-- Start of EXERCISE DATA --
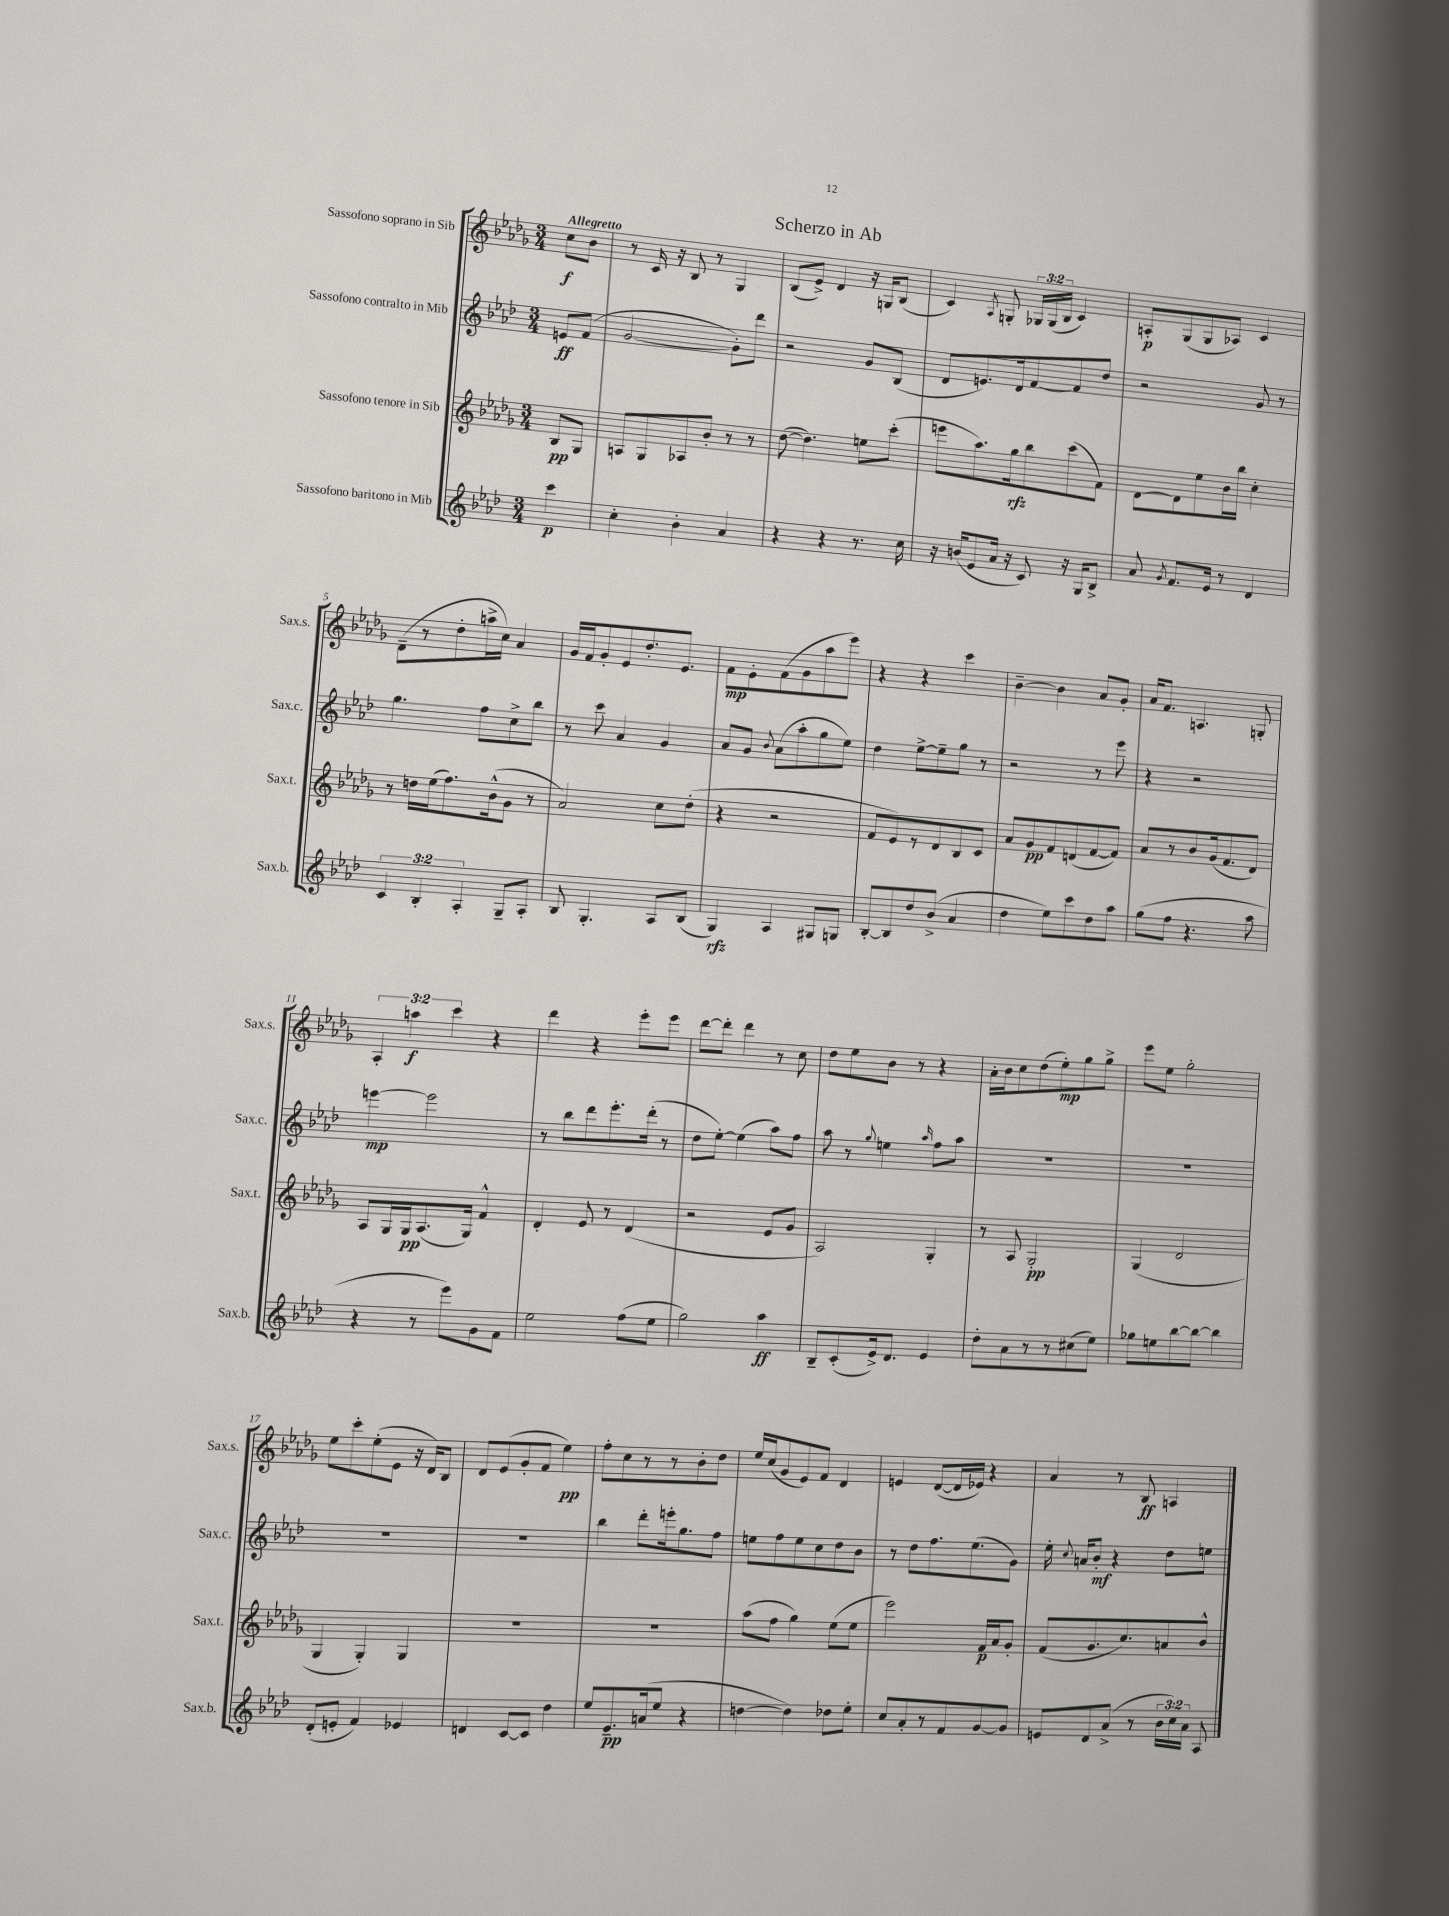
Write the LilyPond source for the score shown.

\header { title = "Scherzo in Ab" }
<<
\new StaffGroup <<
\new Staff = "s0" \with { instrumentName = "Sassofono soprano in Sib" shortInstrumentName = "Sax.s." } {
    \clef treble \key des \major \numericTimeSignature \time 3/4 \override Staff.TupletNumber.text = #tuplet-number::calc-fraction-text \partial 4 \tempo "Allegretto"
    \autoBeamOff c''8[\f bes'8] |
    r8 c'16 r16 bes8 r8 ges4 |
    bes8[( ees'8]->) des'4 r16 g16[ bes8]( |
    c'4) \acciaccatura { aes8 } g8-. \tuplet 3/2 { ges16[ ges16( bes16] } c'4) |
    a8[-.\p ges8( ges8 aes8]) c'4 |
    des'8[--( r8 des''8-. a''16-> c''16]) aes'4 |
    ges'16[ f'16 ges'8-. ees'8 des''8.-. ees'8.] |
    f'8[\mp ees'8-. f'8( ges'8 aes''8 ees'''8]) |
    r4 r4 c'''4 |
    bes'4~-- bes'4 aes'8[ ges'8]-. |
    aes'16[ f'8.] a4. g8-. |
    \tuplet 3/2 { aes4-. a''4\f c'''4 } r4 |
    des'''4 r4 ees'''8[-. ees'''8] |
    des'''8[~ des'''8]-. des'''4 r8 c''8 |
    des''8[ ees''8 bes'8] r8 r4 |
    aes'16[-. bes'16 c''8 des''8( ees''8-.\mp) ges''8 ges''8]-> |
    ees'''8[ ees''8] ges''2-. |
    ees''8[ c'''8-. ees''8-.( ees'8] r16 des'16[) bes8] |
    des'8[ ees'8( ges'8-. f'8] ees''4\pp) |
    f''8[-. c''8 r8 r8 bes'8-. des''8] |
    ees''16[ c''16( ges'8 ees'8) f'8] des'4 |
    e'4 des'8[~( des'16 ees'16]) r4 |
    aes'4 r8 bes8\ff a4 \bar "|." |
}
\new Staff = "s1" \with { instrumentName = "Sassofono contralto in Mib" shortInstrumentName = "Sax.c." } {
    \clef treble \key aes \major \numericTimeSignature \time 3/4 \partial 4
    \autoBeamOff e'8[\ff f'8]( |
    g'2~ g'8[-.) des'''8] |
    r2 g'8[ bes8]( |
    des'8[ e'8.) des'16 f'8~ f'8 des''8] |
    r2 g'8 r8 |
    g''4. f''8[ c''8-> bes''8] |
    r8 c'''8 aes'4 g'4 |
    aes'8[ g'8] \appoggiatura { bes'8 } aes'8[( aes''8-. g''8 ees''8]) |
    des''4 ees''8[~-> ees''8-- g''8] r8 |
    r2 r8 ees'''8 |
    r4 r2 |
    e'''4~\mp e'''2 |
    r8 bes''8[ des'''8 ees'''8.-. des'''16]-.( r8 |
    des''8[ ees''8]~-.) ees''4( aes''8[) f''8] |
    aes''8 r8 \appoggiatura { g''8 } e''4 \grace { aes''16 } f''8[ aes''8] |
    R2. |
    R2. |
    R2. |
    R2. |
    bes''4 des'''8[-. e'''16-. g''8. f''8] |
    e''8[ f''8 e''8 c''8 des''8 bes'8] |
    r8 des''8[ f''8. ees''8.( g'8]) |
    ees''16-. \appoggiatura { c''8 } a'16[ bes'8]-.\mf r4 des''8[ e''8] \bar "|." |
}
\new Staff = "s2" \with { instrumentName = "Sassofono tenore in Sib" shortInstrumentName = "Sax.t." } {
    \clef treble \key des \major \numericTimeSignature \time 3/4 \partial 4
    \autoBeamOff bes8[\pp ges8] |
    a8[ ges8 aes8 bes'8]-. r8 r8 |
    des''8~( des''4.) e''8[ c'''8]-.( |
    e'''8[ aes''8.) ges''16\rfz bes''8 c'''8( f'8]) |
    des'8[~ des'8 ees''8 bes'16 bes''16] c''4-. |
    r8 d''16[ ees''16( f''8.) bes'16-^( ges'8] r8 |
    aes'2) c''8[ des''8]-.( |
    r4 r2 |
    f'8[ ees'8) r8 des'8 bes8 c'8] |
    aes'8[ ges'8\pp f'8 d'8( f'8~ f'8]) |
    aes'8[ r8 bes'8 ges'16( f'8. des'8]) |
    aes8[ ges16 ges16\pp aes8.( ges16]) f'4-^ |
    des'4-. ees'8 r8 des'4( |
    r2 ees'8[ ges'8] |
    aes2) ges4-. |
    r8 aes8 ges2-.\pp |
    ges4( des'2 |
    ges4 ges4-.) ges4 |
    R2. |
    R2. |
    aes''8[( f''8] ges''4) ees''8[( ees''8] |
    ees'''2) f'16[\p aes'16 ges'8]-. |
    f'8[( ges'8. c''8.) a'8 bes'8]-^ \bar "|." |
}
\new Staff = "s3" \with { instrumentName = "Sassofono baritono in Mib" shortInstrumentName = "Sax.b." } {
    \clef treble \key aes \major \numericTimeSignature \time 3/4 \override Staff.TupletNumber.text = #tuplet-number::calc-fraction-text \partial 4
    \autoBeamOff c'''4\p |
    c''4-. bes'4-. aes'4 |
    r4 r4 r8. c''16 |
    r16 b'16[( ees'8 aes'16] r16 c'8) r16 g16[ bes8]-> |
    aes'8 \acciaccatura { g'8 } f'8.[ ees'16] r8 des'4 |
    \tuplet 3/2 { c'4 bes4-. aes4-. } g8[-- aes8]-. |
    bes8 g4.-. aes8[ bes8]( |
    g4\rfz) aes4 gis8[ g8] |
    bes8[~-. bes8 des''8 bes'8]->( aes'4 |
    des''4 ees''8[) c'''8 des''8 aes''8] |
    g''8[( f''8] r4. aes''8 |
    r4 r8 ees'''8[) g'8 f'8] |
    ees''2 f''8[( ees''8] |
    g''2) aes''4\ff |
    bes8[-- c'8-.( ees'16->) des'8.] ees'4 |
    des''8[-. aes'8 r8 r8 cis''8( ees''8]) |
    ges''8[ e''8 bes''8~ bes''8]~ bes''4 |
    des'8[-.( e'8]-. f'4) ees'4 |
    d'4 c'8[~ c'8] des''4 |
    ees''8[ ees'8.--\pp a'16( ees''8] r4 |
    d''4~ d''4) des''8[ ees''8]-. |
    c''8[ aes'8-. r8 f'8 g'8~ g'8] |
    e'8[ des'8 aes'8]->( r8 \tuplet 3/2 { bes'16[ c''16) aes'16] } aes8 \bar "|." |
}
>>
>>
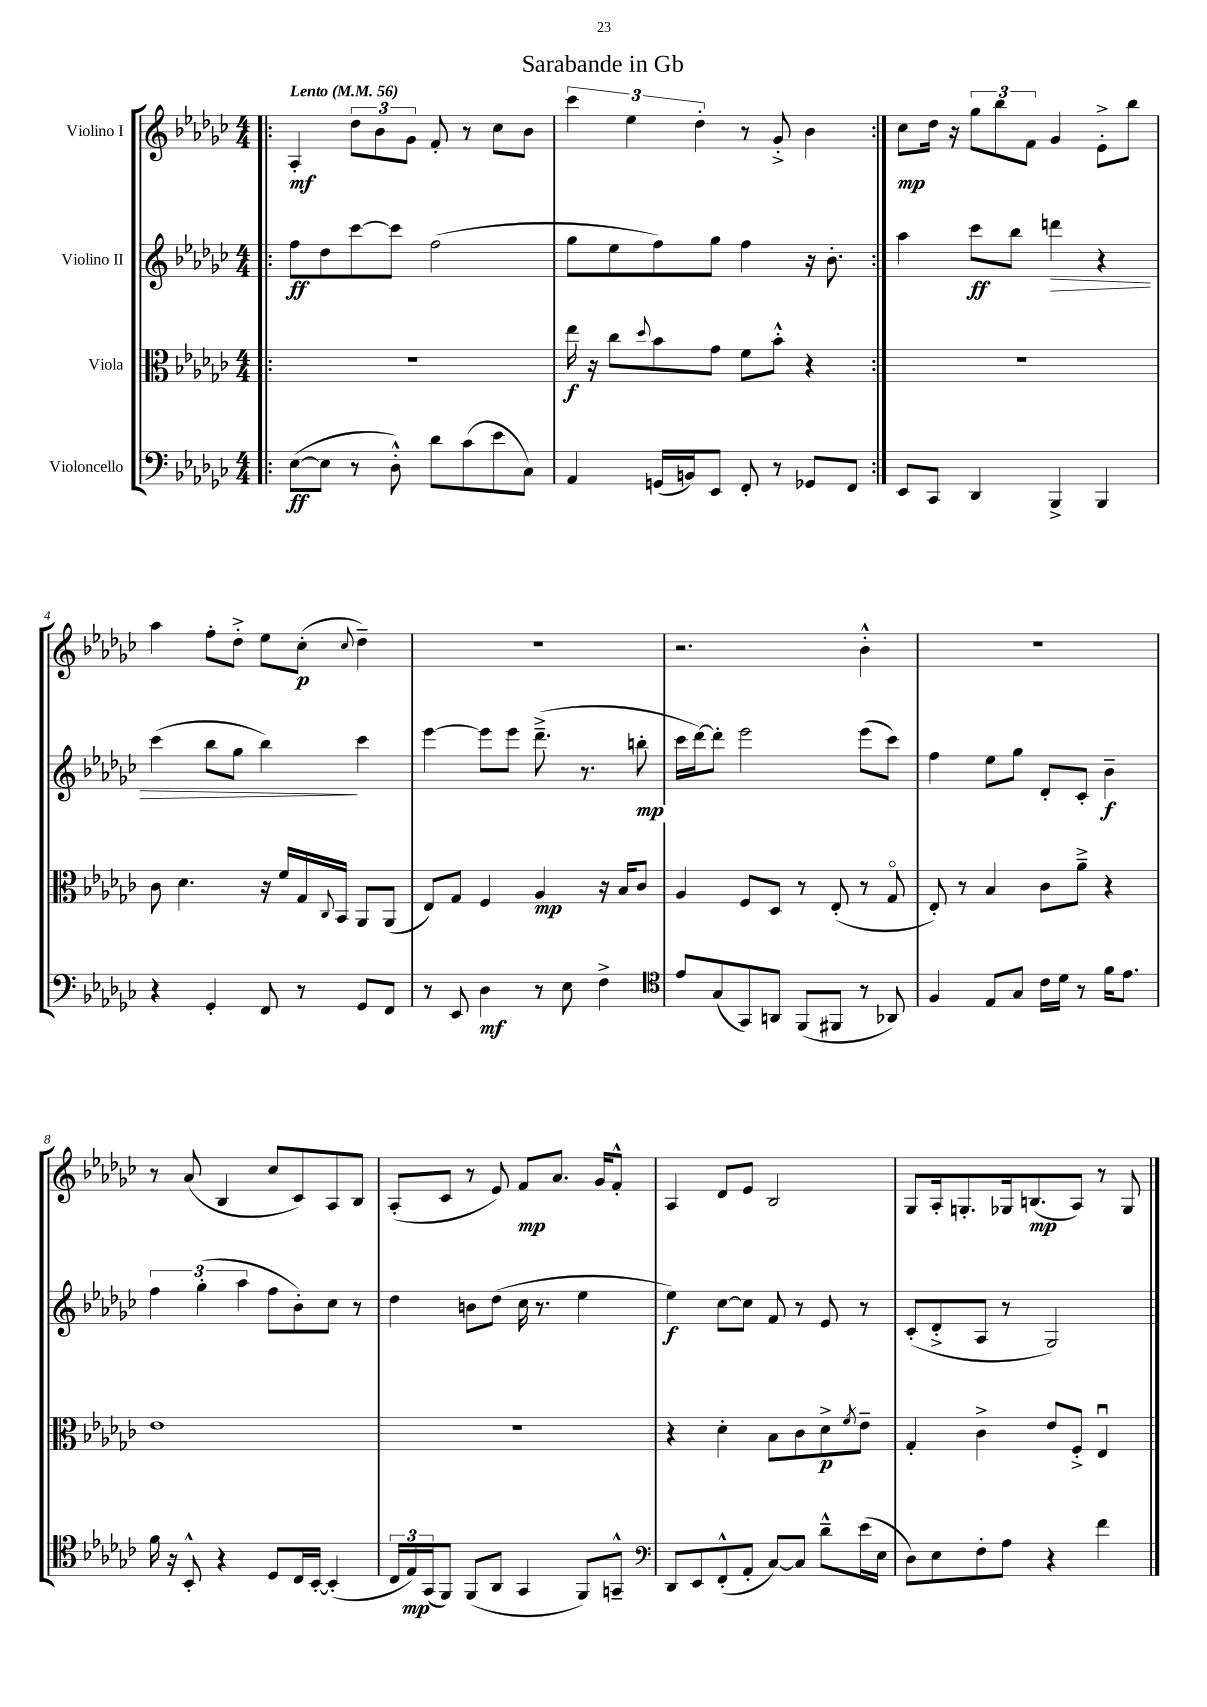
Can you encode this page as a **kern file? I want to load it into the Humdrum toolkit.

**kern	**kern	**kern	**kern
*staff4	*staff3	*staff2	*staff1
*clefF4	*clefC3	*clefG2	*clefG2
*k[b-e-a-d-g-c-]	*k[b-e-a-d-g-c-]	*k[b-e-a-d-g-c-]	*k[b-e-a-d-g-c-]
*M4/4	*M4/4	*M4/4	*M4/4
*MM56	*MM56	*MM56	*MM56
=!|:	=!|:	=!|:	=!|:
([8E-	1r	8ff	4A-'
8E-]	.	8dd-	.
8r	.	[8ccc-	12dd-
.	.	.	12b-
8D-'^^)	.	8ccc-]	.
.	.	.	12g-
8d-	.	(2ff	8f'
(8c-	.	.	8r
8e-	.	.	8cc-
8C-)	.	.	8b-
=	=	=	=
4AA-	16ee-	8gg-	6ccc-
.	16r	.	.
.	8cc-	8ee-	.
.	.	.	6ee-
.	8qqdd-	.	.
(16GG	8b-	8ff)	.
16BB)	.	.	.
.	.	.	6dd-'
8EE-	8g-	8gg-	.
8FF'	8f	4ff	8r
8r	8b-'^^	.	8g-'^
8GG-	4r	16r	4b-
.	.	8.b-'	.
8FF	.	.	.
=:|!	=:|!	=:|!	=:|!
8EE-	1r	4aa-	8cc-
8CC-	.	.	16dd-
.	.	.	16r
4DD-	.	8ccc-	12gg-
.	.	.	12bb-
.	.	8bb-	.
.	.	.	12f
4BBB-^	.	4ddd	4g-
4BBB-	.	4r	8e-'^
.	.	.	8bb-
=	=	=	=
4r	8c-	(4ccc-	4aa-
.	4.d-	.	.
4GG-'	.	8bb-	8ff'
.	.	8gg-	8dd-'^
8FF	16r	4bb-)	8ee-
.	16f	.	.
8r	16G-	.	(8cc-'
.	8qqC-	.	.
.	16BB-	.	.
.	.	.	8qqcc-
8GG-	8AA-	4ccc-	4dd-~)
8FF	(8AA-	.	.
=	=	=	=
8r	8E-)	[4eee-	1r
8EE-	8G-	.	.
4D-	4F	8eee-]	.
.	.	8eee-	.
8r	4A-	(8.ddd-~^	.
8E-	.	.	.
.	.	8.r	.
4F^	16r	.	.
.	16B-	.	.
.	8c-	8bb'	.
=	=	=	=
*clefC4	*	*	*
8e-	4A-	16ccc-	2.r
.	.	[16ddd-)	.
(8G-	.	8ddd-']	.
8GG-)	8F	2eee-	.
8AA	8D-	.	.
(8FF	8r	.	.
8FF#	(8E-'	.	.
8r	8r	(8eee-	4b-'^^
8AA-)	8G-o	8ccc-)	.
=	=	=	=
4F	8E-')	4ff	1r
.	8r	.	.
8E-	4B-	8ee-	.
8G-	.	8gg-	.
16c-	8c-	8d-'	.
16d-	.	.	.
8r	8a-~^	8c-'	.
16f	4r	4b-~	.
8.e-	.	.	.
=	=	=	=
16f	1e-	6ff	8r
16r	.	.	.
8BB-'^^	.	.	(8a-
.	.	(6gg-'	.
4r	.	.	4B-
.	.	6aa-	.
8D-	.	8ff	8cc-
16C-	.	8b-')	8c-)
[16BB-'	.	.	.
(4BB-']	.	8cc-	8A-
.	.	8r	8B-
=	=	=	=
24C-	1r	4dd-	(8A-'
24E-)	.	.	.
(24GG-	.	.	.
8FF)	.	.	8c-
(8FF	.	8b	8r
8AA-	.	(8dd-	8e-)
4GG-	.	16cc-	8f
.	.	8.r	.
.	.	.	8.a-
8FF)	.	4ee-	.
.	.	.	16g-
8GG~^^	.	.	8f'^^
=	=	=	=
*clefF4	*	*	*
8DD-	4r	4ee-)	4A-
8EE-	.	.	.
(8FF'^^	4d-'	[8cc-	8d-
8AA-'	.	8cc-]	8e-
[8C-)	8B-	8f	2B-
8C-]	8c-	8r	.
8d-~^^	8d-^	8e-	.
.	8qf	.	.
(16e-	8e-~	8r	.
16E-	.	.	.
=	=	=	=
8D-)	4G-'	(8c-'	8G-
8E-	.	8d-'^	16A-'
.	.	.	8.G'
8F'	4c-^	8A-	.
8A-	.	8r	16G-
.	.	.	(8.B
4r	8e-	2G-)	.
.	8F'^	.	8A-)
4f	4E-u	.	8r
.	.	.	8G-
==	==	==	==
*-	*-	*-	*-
-- End of EXERCISE DATA --
## GIVEN INSTRUCTION:
Gather every line in the rows above that contains the string "with", and list those lines in the order they appear.

## ANSWER FOR THIS EXERCISE:
\new Staff = "s0" \with { instrumentName = "Sassofono soprano in Sib" shortInstrumentName = "Sax.s." } {
\new Staff = "s1" \with { instrumentName = "Sassofono contralto in Mib" shortInstrumentName = "Sax.c." } {
\new Staff = "s2" \with { instrumentName = "Sassofono tenore in Sib" shortInstrumentName = "Sax.t." } {
\new Staff = "s3" \with { instrumentName = "Sassofono baritono in Mib" shortInstrumentName = "Sax.b." } {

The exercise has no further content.